Check every line below for the string "DGND". Copy the ones that have it.

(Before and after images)
▼
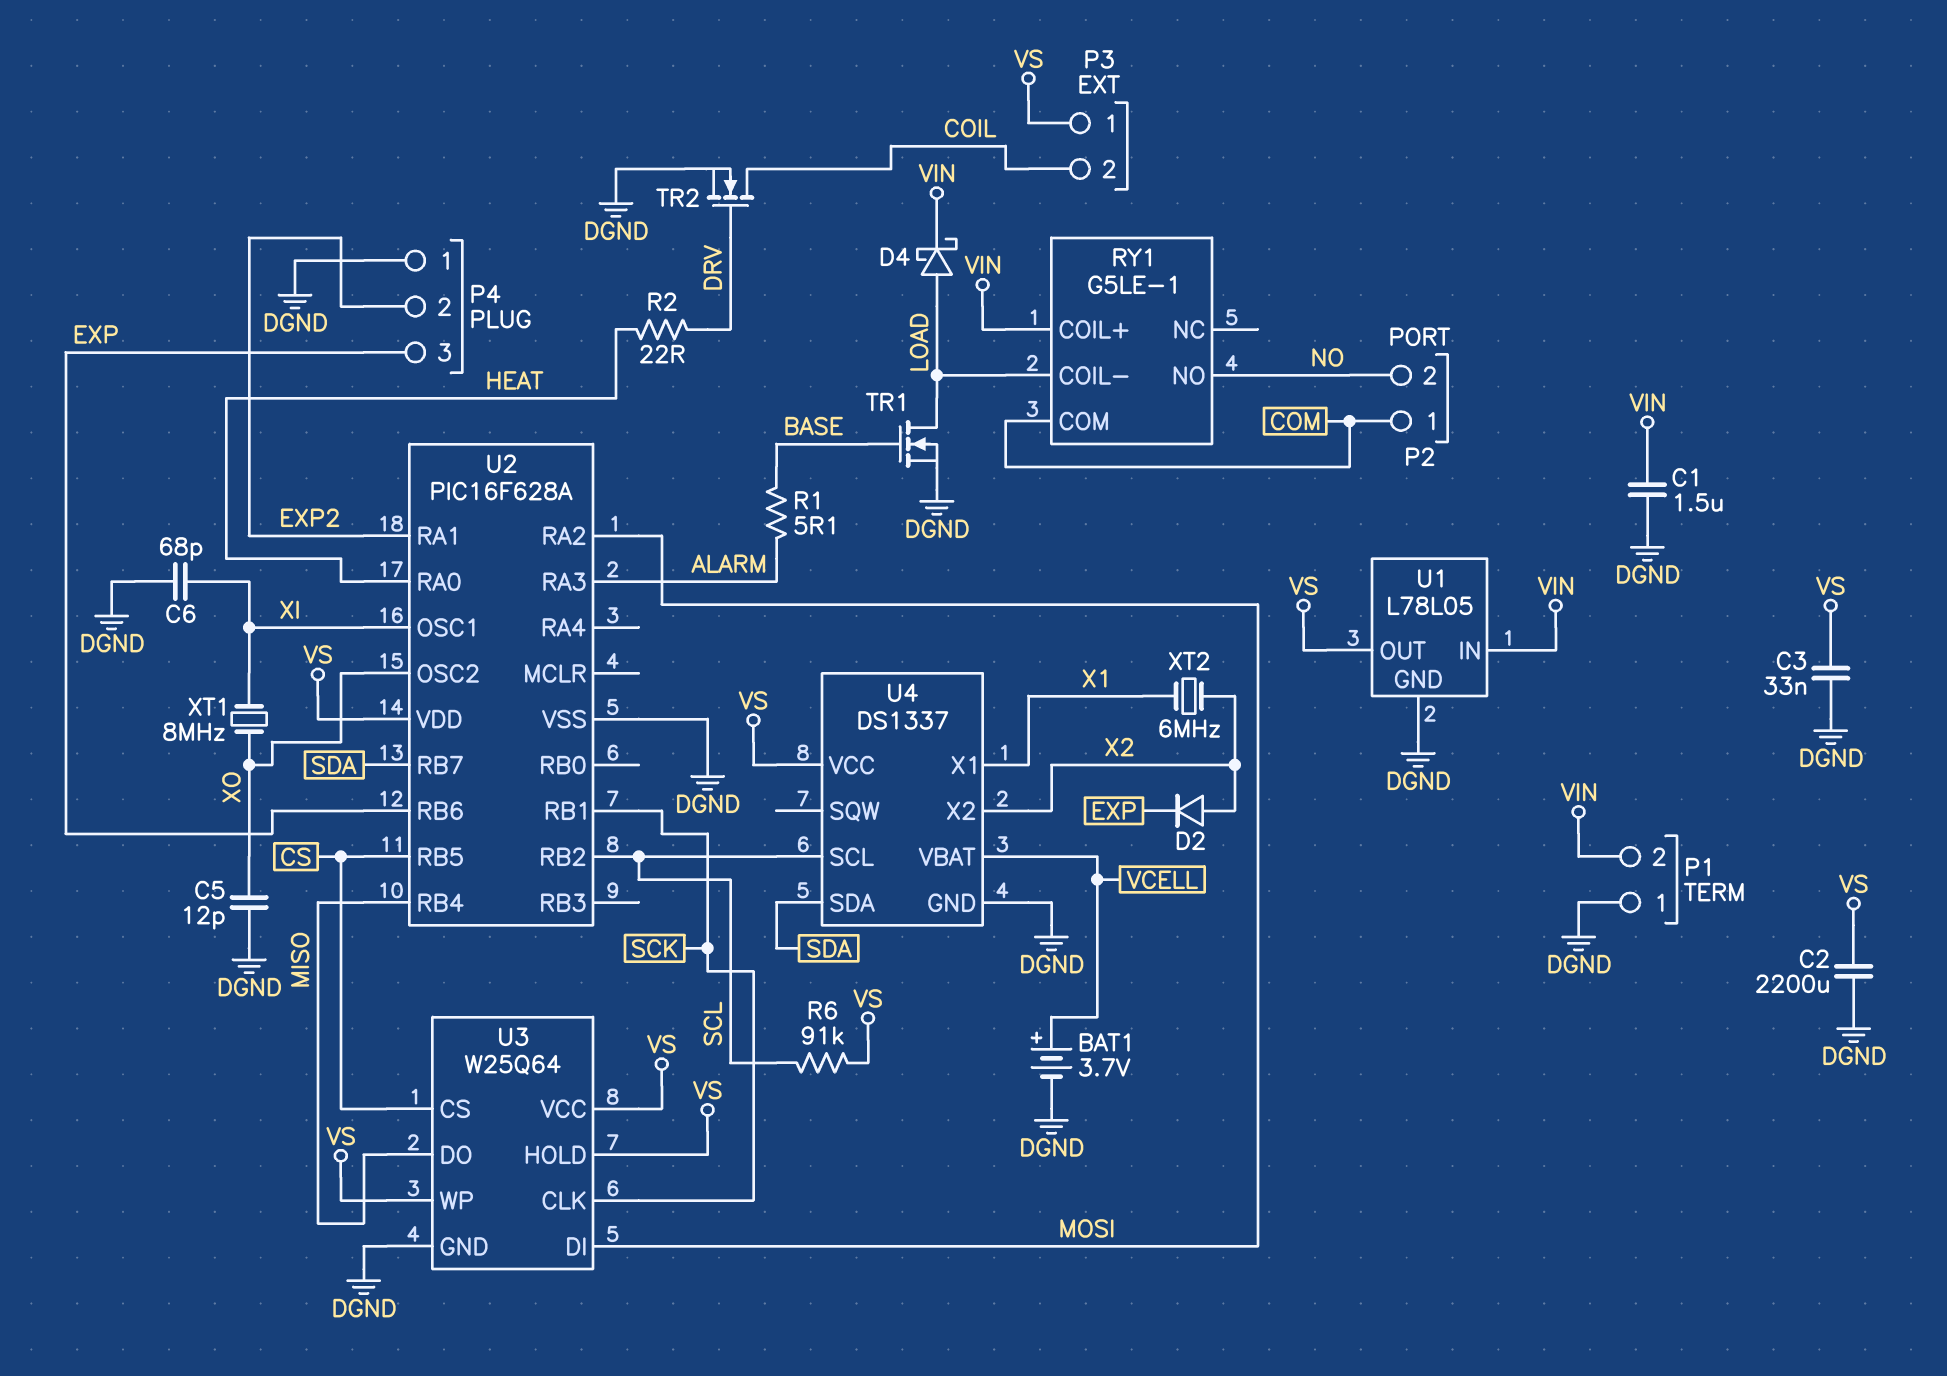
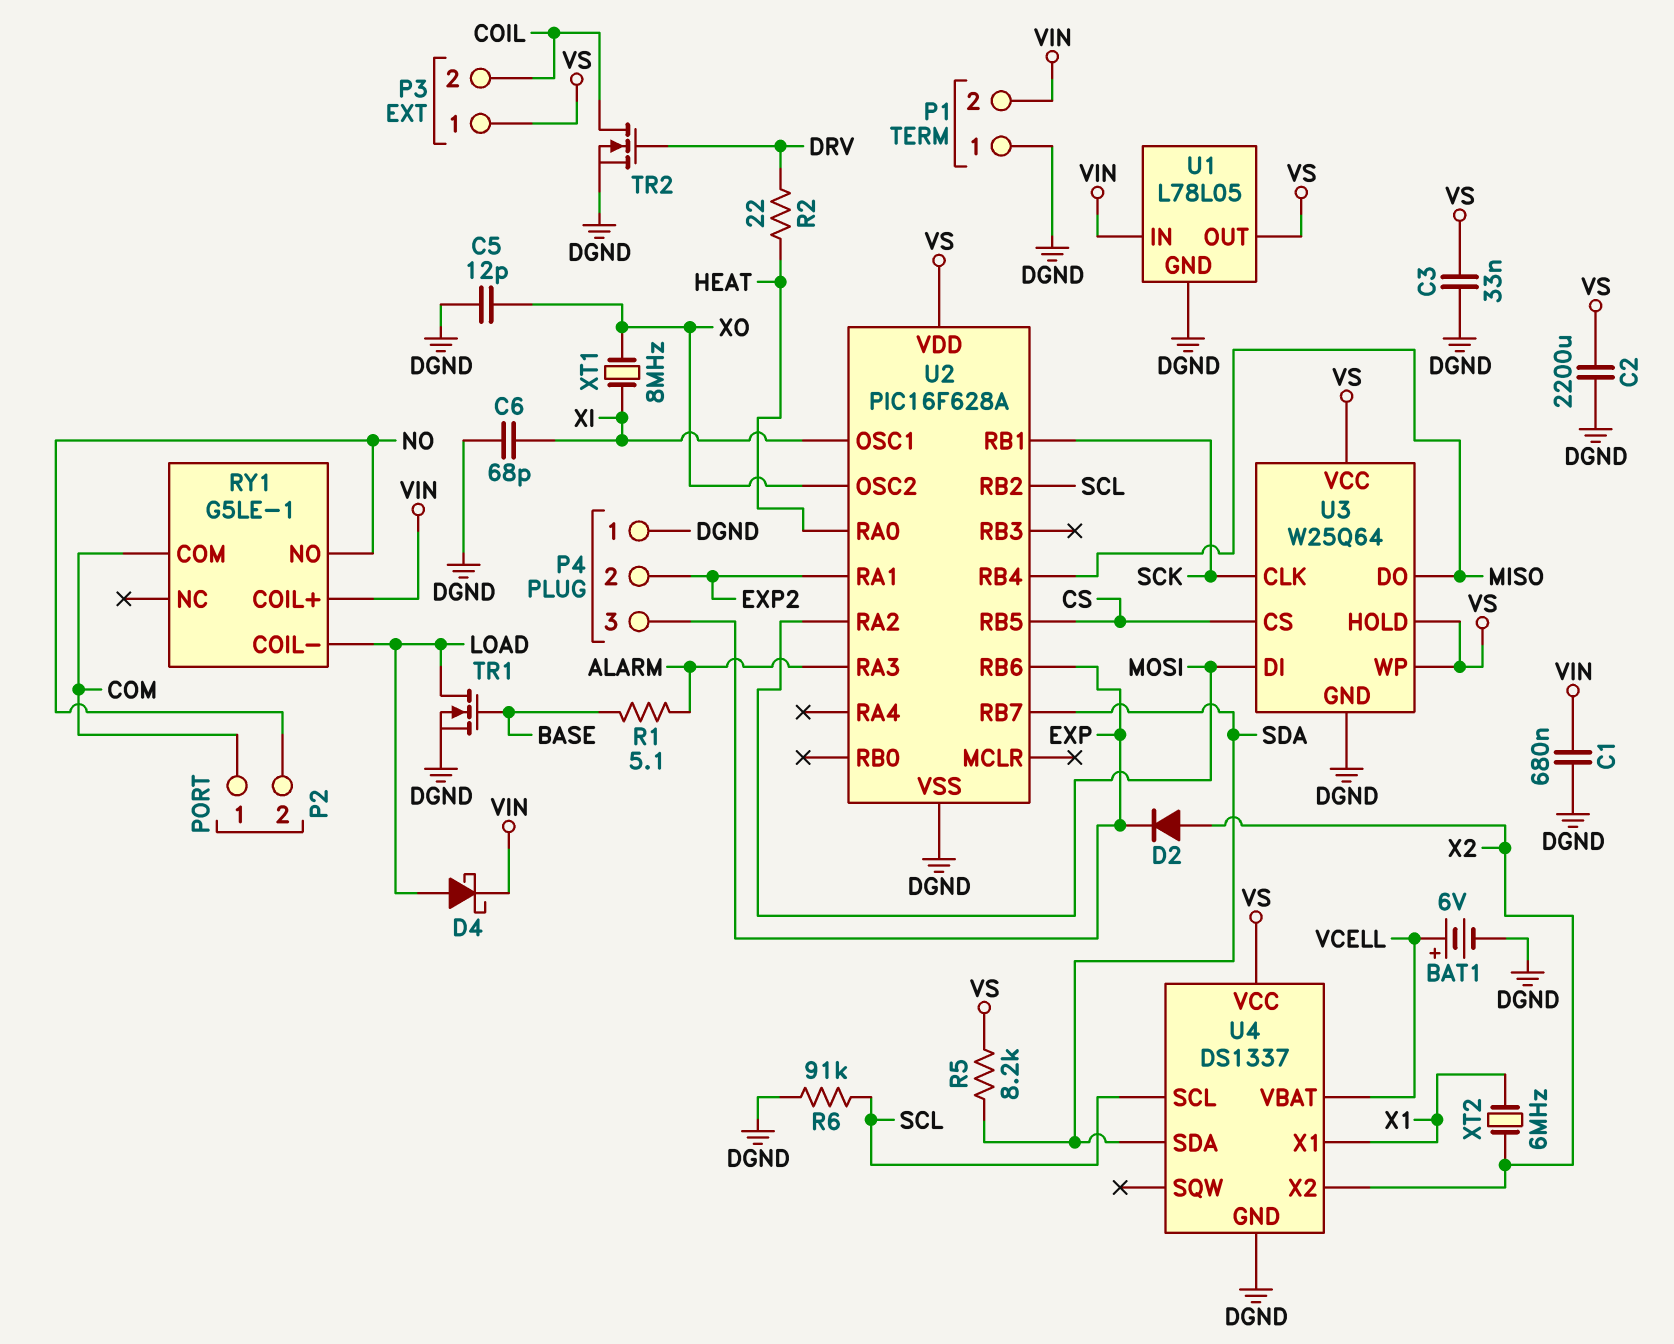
BAT1: 3.7V (plus VCELL, minus DGND) -> 6V (plus VCELL, minus DGND)
C1: 1.5uF (DGND, VIN) -> 680nF (DGND, VIN)
R5: none -> 8.2k (SDA, VS)
R6: 91k (SCL, VS) -> 91k (DGND, SCL)

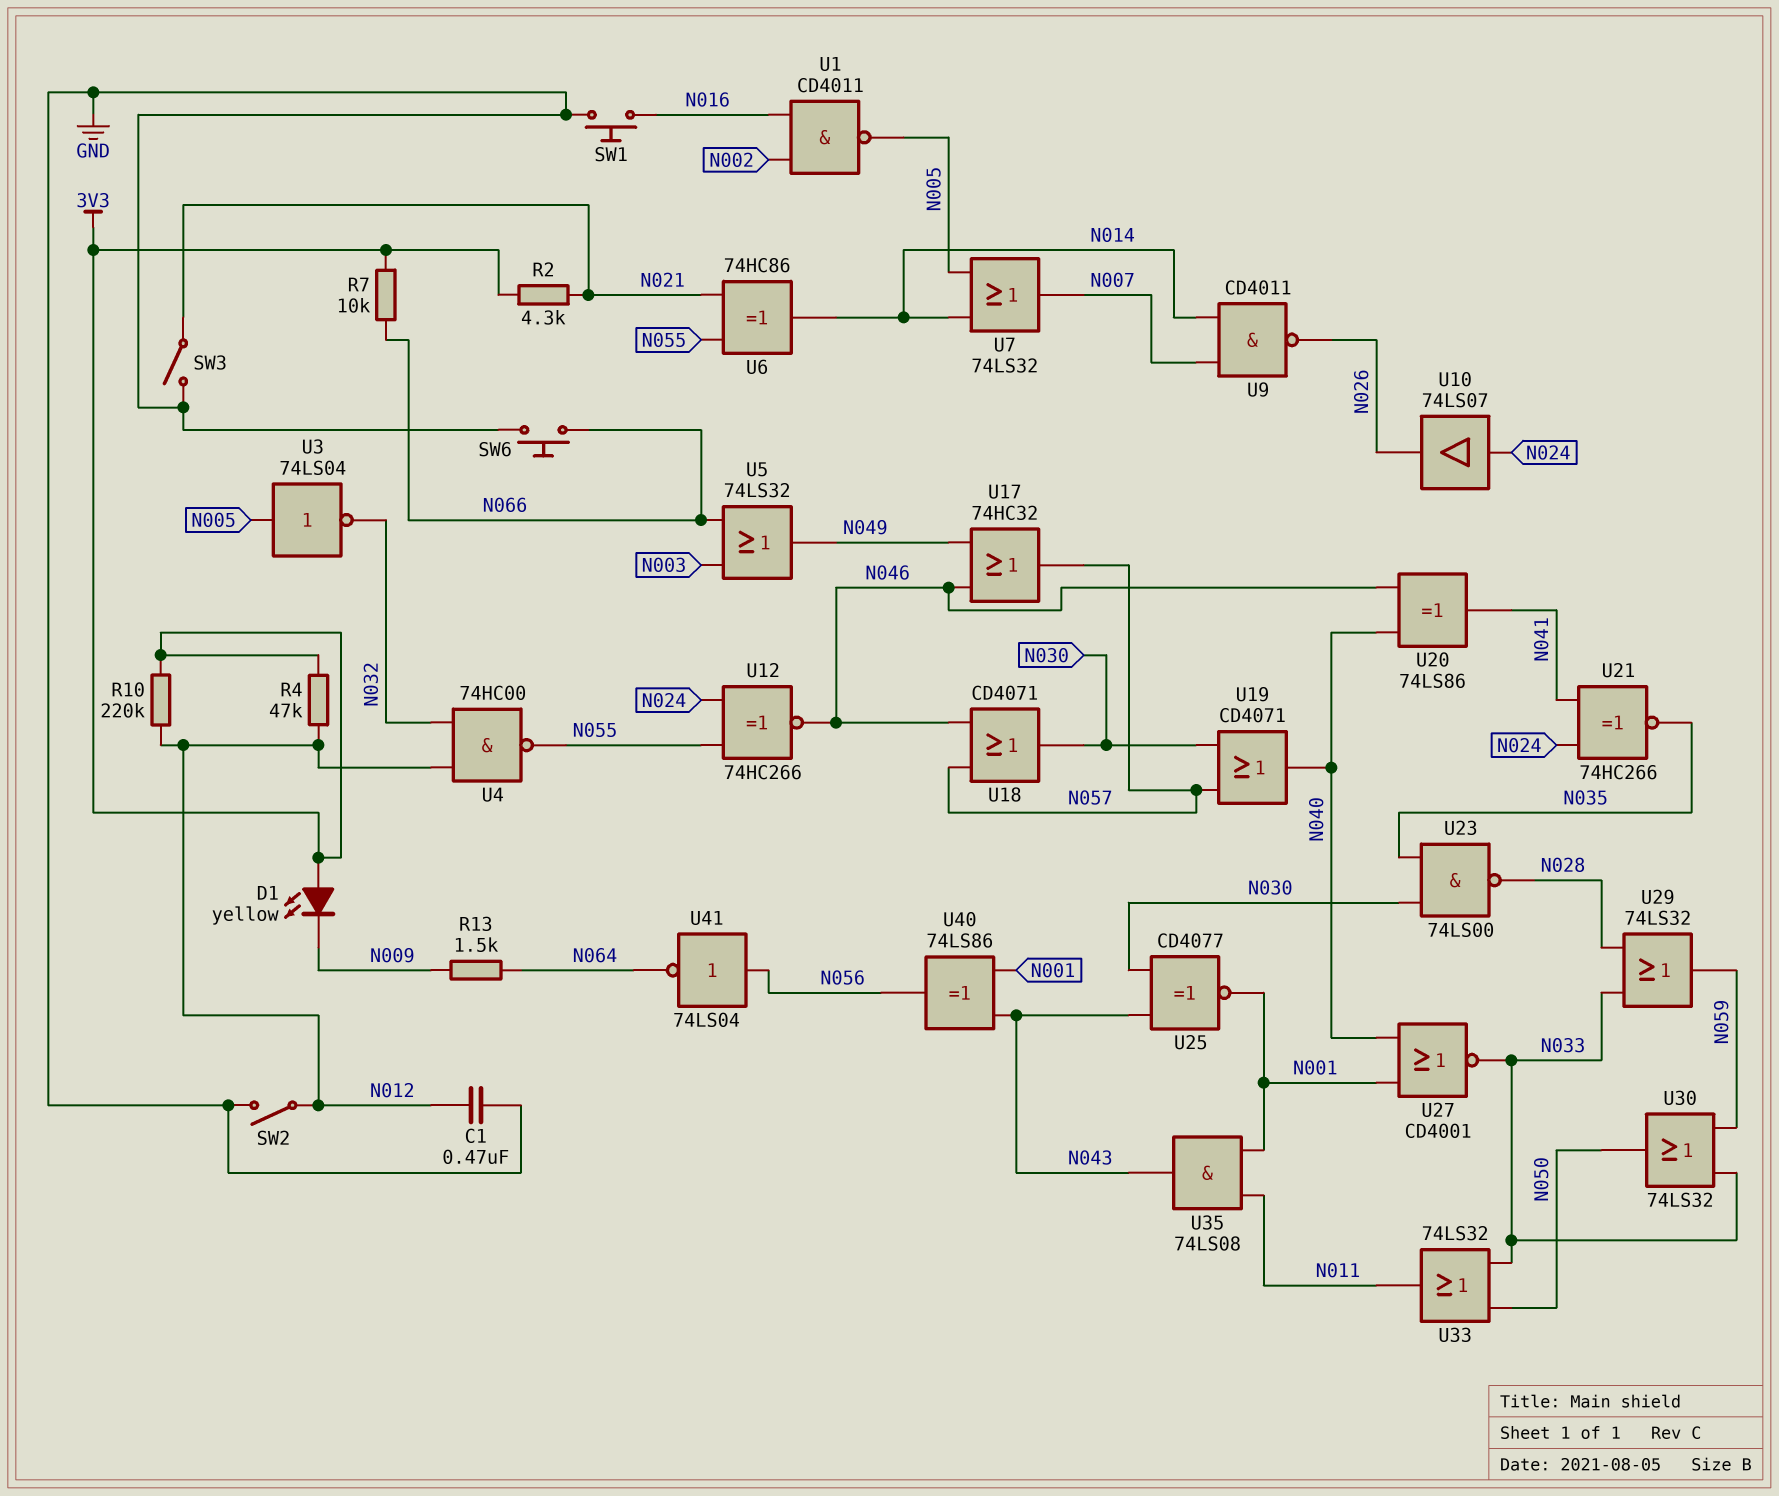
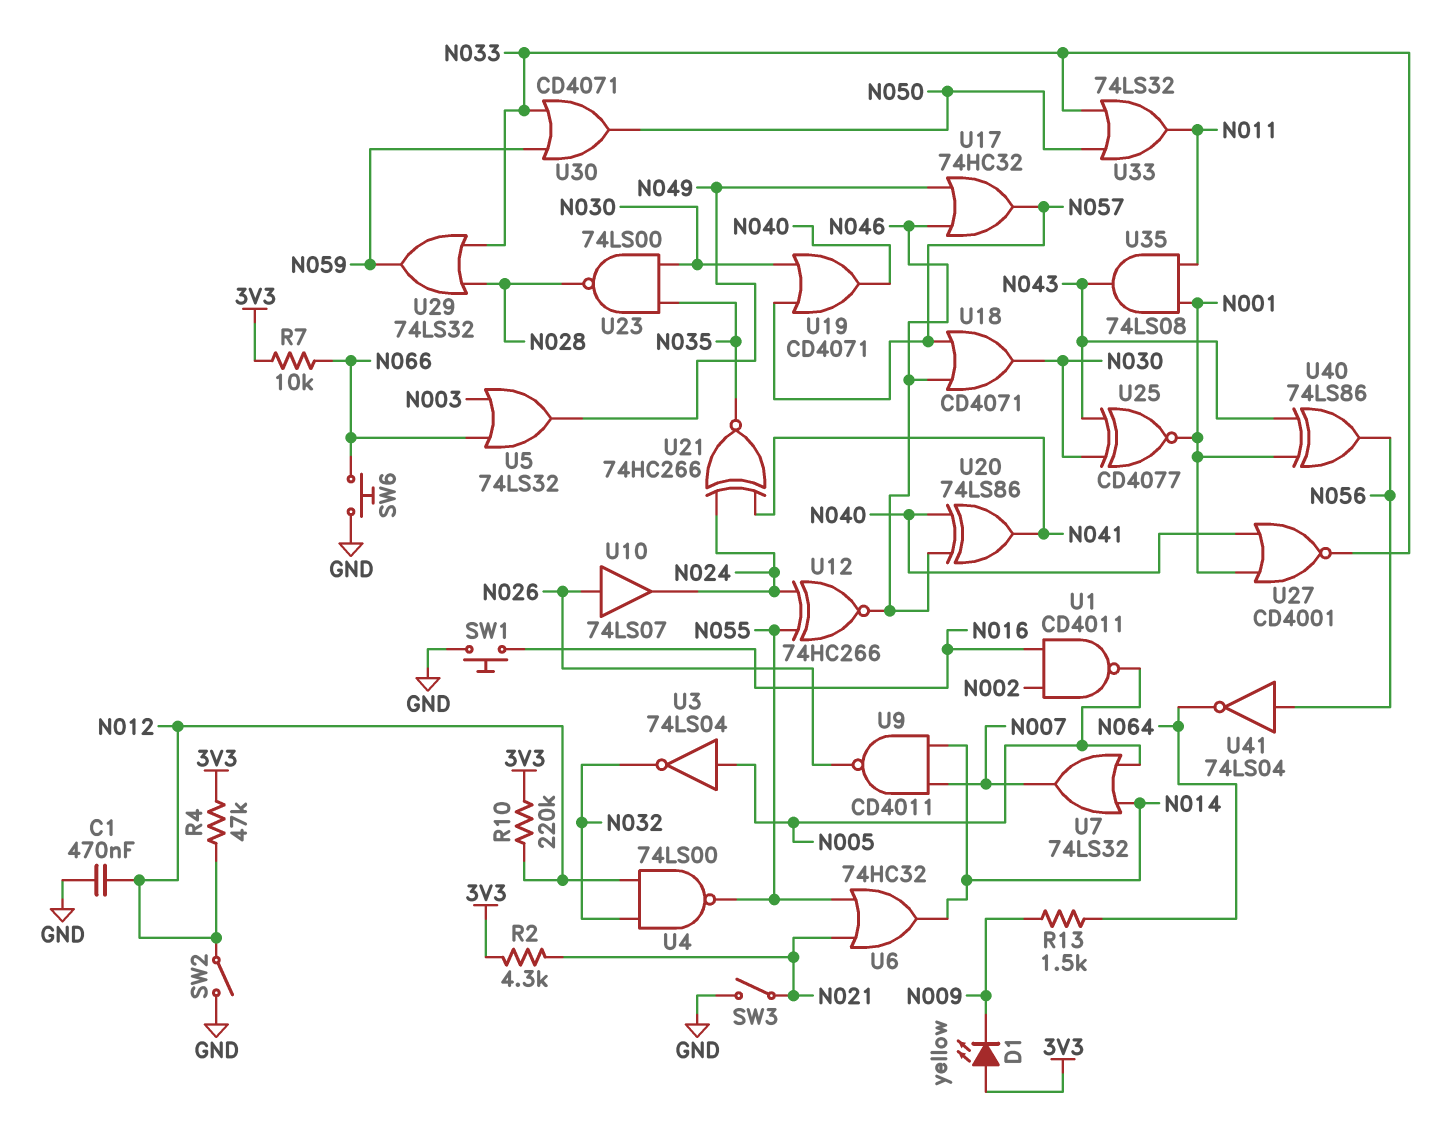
U4: NAND 74HC00 (in N012, in N032, out N055) -> NAND 74LS00 (in N012, in N032, out N055)
U6: XOR 74HC86 (in N021, in N055, out N014) -> OR 74HC32 (in N021, in N055, out N014)
U10: buffer 74LS07 (in N024, out N026) -> buffer 74LS07 (in N026, out N024)
U30: OR 74LS32 (in N033, in N059, out N050) -> OR CD4071 (in N033, in N059, out N050)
▲
- **Task result**:
BAT1: 3.7V (plus VCELL, minus DGND) -> 6V (plus VCELL, minus DGND)
C1: 1.5uF (DGND, VIN) -> 680nF (DGND, VIN)
R6: 91k (SCL, VS) -> 91k (DGND, SCL)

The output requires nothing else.